### WHAT THE EXERCISE ASKS
Print the entries exactly; skip the pictures.

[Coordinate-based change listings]
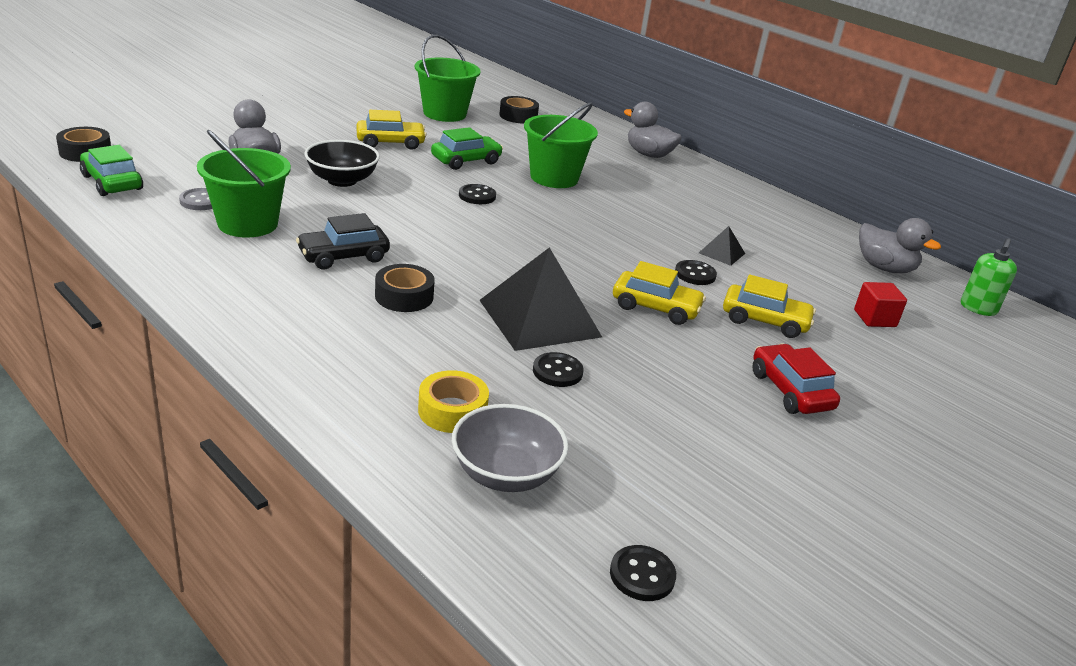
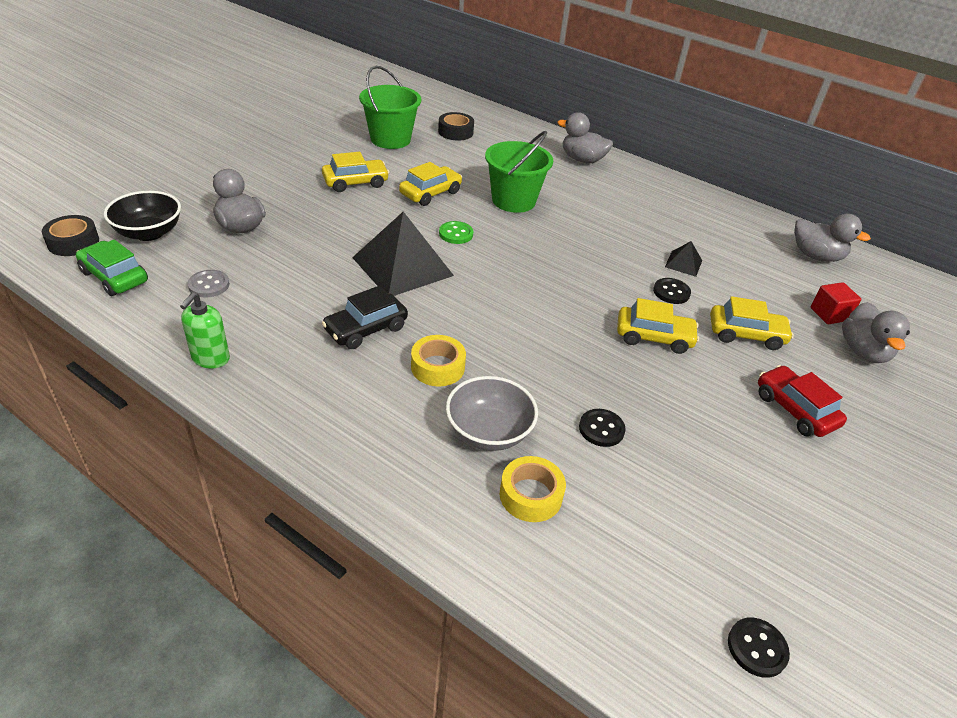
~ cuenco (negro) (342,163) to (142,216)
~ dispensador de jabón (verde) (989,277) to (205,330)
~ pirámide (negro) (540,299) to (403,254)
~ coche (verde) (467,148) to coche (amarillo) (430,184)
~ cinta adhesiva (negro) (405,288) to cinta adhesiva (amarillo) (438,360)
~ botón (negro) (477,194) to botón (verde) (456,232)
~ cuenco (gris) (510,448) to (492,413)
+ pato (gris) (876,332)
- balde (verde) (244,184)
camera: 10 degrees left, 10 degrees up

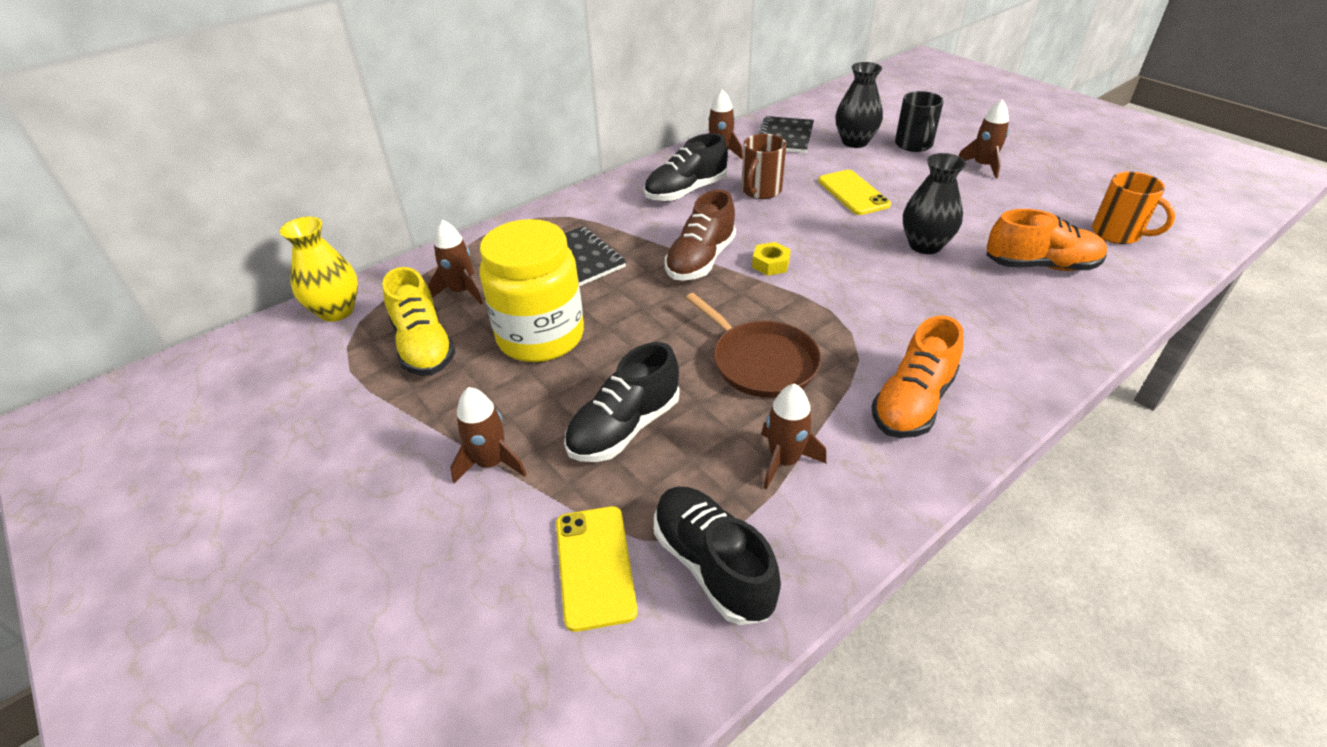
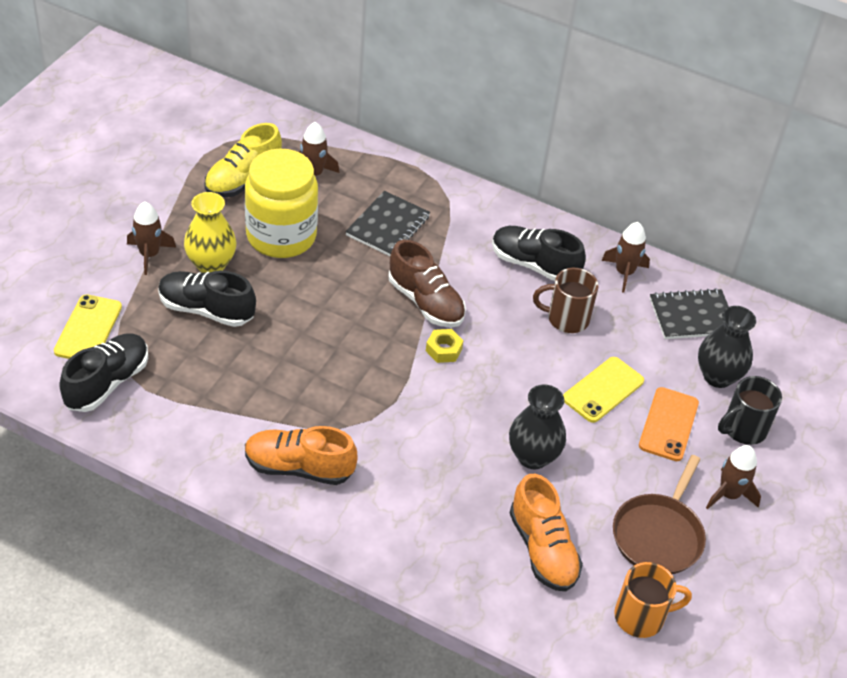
~ móvil (amarillo) (597,569) = (88,327) 45 degrees counterclockwise
~ florero (amarillo) (319,269) to (210,232)
~ zapato (marrón) (700,235) = (427,284) 135 degrees counterclockwise
~ sartén (marrón) (753,345) to (659,514)
~ taza (naranja) (1133,208) = (653,600) 120 degrees counterclockwise
+ móvil (naranja) (669,424)
- cohete (marrón) (793,436)
camera: 60 degrees right, 5 degrees up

### ANSWER TO THE EXERCISE
~ cuenco (negro) (342,163) to (142,216)
~ dispensador de jabón (verde) (989,277) to (205,330)
~ pirámide (negro) (540,299) to (403,254)
~ coche (verde) (467,148) to coche (amarillo) (430,184)
~ cinta adhesiva (negro) (405,288) to cinta adhesiva (amarillo) (438,360)
~ botón (negro) (477,194) to botón (verde) (456,232)
~ cuenco (gris) (510,448) to (492,413)
+ pato (gris) (876,332)
- balde (verde) (244,184)
camera: 10 degrees left, 10 degrees up

~ móvil (amarillo) (597,569) = (88,327) 45 degrees counterclockwise
~ florero (amarillo) (319,269) to (210,232)
~ zapato (marrón) (700,235) = (427,284) 135 degrees counterclockwise
~ sartén (marrón) (753,345) to (659,514)
~ taza (naranja) (1133,208) = (653,600) 120 degrees counterclockwise
+ móvil (naranja) (669,424)
- cohete (marrón) (793,436)
camera: 60 degrees right, 5 degrees up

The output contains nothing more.